In the entries that follow, the lines from the one with "grey brick B4:B6" through the one with "tan brick M5:M6" are the ones to write out, exactly and with both ends included. Nothing else should appear.

(Data extracts begins)

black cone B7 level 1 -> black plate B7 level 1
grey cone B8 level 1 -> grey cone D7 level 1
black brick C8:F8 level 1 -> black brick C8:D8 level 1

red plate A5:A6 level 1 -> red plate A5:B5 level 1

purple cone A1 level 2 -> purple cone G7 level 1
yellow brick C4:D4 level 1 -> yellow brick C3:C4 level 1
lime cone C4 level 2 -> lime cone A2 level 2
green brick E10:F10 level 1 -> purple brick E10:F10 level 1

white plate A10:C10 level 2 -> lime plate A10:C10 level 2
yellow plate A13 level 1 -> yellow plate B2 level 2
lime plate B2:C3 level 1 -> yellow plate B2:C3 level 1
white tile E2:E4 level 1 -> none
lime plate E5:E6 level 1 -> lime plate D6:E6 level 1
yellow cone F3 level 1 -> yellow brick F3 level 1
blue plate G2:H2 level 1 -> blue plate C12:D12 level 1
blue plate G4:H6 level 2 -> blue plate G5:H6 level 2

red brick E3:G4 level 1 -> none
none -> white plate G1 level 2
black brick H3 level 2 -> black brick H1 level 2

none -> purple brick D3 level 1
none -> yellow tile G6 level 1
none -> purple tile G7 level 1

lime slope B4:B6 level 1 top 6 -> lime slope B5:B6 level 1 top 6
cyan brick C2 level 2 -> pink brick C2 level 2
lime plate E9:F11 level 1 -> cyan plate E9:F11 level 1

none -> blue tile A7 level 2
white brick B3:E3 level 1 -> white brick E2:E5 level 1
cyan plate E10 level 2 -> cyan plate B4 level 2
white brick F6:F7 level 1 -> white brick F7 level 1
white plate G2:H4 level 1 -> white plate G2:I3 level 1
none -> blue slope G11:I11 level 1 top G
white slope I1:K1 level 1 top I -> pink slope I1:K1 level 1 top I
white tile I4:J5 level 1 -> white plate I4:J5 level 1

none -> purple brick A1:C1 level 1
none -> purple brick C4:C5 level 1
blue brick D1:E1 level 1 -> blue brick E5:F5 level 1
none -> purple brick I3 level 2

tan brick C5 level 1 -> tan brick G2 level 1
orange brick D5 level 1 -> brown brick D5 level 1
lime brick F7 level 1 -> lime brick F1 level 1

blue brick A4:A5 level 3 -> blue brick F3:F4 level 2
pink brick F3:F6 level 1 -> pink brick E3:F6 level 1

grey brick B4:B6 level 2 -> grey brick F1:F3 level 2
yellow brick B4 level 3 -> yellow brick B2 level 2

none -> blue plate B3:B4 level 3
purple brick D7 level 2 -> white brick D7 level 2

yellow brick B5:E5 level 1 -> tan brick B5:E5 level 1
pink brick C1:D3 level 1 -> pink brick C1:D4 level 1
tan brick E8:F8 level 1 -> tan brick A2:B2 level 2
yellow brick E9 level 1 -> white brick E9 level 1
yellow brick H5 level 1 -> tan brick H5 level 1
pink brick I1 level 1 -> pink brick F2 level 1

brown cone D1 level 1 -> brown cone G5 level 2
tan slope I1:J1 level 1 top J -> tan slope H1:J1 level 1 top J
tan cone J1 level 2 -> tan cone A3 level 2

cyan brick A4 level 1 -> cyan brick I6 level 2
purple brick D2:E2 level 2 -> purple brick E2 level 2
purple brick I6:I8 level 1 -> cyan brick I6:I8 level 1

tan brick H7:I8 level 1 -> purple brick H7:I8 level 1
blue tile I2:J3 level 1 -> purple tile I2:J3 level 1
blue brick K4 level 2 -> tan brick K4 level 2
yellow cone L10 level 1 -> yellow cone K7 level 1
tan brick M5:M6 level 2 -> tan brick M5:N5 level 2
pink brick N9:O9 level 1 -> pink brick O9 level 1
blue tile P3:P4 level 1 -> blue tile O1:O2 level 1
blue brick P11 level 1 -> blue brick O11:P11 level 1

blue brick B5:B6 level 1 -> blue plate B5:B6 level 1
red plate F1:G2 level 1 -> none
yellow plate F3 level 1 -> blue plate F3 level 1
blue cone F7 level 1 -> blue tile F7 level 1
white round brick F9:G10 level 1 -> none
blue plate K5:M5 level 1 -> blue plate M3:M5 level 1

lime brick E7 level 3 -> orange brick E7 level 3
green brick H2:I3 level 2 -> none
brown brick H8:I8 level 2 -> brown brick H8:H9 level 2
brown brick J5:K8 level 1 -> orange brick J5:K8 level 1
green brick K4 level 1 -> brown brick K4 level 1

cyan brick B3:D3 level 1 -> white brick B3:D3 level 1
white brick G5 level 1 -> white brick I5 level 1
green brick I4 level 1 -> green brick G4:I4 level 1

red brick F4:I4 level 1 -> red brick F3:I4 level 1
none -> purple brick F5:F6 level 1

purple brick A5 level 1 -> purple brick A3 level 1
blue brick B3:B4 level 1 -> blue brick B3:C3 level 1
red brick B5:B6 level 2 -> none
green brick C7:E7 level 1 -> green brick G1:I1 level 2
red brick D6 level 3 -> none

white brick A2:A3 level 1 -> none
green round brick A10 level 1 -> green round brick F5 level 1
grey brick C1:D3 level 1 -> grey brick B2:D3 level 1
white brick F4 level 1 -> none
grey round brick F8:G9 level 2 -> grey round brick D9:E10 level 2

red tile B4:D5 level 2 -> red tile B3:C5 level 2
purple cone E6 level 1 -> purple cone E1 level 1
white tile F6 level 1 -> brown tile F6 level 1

(Data extracts ends)

Response to the task:
grey brick B4:B6 level 2 -> grey brick F1:F3 level 2
yellow brick B4 level 3 -> yellow brick B2 level 2

none -> blue plate B3:B4 level 3
purple brick D7 level 2 -> white brick D7 level 2

yellow brick B5:E5 level 1 -> tan brick B5:E5 level 1
pink brick C1:D3 level 1 -> pink brick C1:D4 level 1
tan brick E8:F8 level 1 -> tan brick A2:B2 level 2
yellow brick E9 level 1 -> white brick E9 level 1
yellow brick H5 level 1 -> tan brick H5 level 1
pink brick I1 level 1 -> pink brick F2 level 1

brown cone D1 level 1 -> brown cone G5 level 2
tan slope I1:J1 level 1 top J -> tan slope H1:J1 level 1 top J
tan cone J1 level 2 -> tan cone A3 level 2

cyan brick A4 level 1 -> cyan brick I6 level 2
purple brick D2:E2 level 2 -> purple brick E2 level 2
purple brick I6:I8 level 1 -> cyan brick I6:I8 level 1

tan brick H7:I8 level 1 -> purple brick H7:I8 level 1
blue tile I2:J3 level 1 -> purple tile I2:J3 level 1
blue brick K4 level 2 -> tan brick K4 level 2
yellow cone L10 level 1 -> yellow cone K7 level 1
tan brick M5:M6 level 2 -> tan brick M5:N5 level 2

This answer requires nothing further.